--- start of INFORMATION SUPPLIED ---
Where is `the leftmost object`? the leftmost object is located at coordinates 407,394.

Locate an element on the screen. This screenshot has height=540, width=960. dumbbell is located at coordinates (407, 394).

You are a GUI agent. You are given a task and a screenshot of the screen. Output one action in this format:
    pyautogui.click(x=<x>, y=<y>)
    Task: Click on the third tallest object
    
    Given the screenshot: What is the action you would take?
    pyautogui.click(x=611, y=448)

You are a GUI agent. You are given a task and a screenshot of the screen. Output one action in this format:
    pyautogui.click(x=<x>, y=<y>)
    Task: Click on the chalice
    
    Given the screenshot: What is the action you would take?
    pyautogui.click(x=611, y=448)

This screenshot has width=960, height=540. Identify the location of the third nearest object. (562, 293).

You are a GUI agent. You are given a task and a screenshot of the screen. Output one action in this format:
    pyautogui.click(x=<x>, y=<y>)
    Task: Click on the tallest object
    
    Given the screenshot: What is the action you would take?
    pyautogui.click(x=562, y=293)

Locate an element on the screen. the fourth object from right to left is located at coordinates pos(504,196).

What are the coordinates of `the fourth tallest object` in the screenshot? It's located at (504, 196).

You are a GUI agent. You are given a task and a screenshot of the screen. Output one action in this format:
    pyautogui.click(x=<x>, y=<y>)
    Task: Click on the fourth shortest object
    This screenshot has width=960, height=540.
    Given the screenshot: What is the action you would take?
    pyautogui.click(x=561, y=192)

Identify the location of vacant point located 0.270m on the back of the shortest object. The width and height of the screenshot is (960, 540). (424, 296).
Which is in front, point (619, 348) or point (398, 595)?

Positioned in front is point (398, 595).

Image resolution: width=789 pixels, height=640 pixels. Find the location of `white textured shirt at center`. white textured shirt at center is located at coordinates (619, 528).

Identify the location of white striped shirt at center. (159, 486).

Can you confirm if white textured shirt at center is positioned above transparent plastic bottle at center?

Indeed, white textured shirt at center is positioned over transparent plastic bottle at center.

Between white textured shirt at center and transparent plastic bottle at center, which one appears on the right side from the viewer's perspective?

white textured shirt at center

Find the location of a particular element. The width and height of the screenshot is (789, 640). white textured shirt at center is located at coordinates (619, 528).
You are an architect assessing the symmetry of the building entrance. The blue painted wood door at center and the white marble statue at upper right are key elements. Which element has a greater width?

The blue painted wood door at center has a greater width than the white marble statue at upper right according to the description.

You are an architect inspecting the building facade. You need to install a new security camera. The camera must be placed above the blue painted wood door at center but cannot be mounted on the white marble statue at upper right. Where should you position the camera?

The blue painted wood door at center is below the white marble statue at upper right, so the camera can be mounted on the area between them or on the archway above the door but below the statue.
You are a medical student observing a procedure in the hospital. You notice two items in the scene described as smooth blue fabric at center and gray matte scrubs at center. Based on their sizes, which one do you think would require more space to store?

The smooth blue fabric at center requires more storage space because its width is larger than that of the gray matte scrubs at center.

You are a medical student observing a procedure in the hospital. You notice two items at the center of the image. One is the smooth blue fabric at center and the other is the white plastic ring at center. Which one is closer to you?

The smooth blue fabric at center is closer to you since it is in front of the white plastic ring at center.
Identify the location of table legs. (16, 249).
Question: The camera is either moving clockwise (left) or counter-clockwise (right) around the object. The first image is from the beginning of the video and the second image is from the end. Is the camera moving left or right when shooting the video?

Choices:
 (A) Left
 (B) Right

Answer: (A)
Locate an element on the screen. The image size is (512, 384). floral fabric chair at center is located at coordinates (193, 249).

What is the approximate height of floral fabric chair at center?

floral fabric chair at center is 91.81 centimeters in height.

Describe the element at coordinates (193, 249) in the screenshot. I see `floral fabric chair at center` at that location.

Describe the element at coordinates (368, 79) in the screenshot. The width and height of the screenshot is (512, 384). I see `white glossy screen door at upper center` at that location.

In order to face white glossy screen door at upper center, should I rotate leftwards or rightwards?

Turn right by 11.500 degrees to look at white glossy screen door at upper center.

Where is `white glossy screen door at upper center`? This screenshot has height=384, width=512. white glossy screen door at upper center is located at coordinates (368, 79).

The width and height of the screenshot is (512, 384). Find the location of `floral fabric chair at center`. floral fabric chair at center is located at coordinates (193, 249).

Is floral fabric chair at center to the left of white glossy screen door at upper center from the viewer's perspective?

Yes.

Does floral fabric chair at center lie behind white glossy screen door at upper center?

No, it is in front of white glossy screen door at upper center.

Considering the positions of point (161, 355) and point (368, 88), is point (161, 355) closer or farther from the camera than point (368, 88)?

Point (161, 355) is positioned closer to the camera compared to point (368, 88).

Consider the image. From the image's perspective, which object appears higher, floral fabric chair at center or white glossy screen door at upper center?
--- end of INFORMATION SUPPLIED ---
▸ EXERCISE OBJECTIVE
Copy out the listing above word for word, from the first line to the last.

▸ RESPONSE TO THE EXERCISE
Where is `the leftmost object`? the leftmost object is located at coordinates 407,394.

Locate an element on the screen. This screenshot has height=540, width=960. dumbbell is located at coordinates (407, 394).

You are a GUI agent. You are given a task and a screenshot of the screen. Output one action in this format:
    pyautogui.click(x=<x>, y=<y>)
    Task: Click on the third tallest object
    
    Given the screenshot: What is the action you would take?
    pyautogui.click(x=611, y=448)

You are a GUI agent. You are given a task and a screenshot of the screen. Output one action in this format:
    pyautogui.click(x=<x>, y=<y>)
    Task: Click on the chalice
    
    Given the screenshot: What is the action you would take?
    pyautogui.click(x=611, y=448)

This screenshot has width=960, height=540. Identify the location of the third nearest object. (562, 293).

You are a GUI agent. You are given a task and a screenshot of the screen. Output one action in this format:
    pyautogui.click(x=<x>, y=<y>)
    Task: Click on the tallest object
    
    Given the screenshot: What is the action you would take?
    pyautogui.click(x=562, y=293)

Locate an element on the screen. the fourth object from right to left is located at coordinates pos(504,196).

What are the coordinates of `the fourth tallest object` in the screenshot? It's located at (504, 196).

You are a GUI agent. You are given a task and a screenshot of the screen. Output one action in this format:
    pyautogui.click(x=<x>, y=<y>)
    Task: Click on the fourth shortest object
    This screenshot has width=960, height=540.
    Given the screenshot: What is the action you would take?
    pyautogui.click(x=561, y=192)

Identify the location of vacant point located 0.270m on the back of the shortest object. The width and height of the screenshot is (960, 540). (424, 296).
Which is in front, point (619, 348) or point (398, 595)?

Positioned in front is point (398, 595).

Image resolution: width=789 pixels, height=640 pixels. Find the location of `white textured shirt at center`. white textured shirt at center is located at coordinates (619, 528).

Identify the location of white striped shirt at center. (159, 486).

Can you confirm if white textured shirt at center is positioned above transparent plastic bottle at center?

Indeed, white textured shirt at center is positioned over transparent plastic bottle at center.

Between white textured shirt at center and transparent plastic bottle at center, which one appears on the right side from the viewer's perspective?

white textured shirt at center

Find the location of a particular element. The width and height of the screenshot is (789, 640). white textured shirt at center is located at coordinates (619, 528).
You are an architect assessing the symmetry of the building entrance. The blue painted wood door at center and the white marble statue at upper right are key elements. Which element has a greater width?

The blue painted wood door at center has a greater width than the white marble statue at upper right according to the description.

You are an architect inspecting the building facade. You need to install a new security camera. The camera must be placed above the blue painted wood door at center but cannot be mounted on the white marble statue at upper right. Where should you position the camera?

The blue painted wood door at center is below the white marble statue at upper right, so the camera can be mounted on the area between them or on the archway above the door but below the statue.
You are a medical student observing a procedure in the hospital. You notice two items in the scene described as smooth blue fabric at center and gray matte scrubs at center. Based on their sizes, which one do you think would require more space to store?

The smooth blue fabric at center requires more storage space because its width is larger than that of the gray matte scrubs at center.

You are a medical student observing a procedure in the hospital. You notice two items at the center of the image. One is the smooth blue fabric at center and the other is the white plastic ring at center. Which one is closer to you?

The smooth blue fabric at center is closer to you since it is in front of the white plastic ring at center.
Identify the location of table legs. (16, 249).
Question: The camera is either moving clockwise (left) or counter-clockwise (right) around the object. The first image is from the beginning of the video and the second image is from the end. Is the camera moving left or right when shooting the video?

Choices:
 (A) Left
 (B) Right

Answer: (A)
Locate an element on the screen. The image size is (512, 384). floral fabric chair at center is located at coordinates (193, 249).

What is the approximate height of floral fabric chair at center?

floral fabric chair at center is 91.81 centimeters in height.

Describe the element at coordinates (193, 249) in the screenshot. I see `floral fabric chair at center` at that location.

Describe the element at coordinates (368, 79) in the screenshot. The width and height of the screenshot is (512, 384). I see `white glossy screen door at upper center` at that location.

In order to face white glossy screen door at upper center, should I rotate leftwards or rightwards?

Turn right by 11.500 degrees to look at white glossy screen door at upper center.

Where is `white glossy screen door at upper center`? This screenshot has height=384, width=512. white glossy screen door at upper center is located at coordinates (368, 79).

The width and height of the screenshot is (512, 384). Find the location of `floral fabric chair at center`. floral fabric chair at center is located at coordinates (193, 249).

Is floral fabric chair at center to the left of white glossy screen door at upper center from the viewer's perspective?

Yes.

Does floral fabric chair at center lie behind white glossy screen door at upper center?

No, it is in front of white glossy screen door at upper center.

Considering the positions of point (161, 355) and point (368, 88), is point (161, 355) closer or farther from the camera than point (368, 88)?

Point (161, 355) is positioned closer to the camera compared to point (368, 88).

Consider the image. From the image's perspective, which object appears higher, floral fabric chair at center or white glossy screen door at upper center?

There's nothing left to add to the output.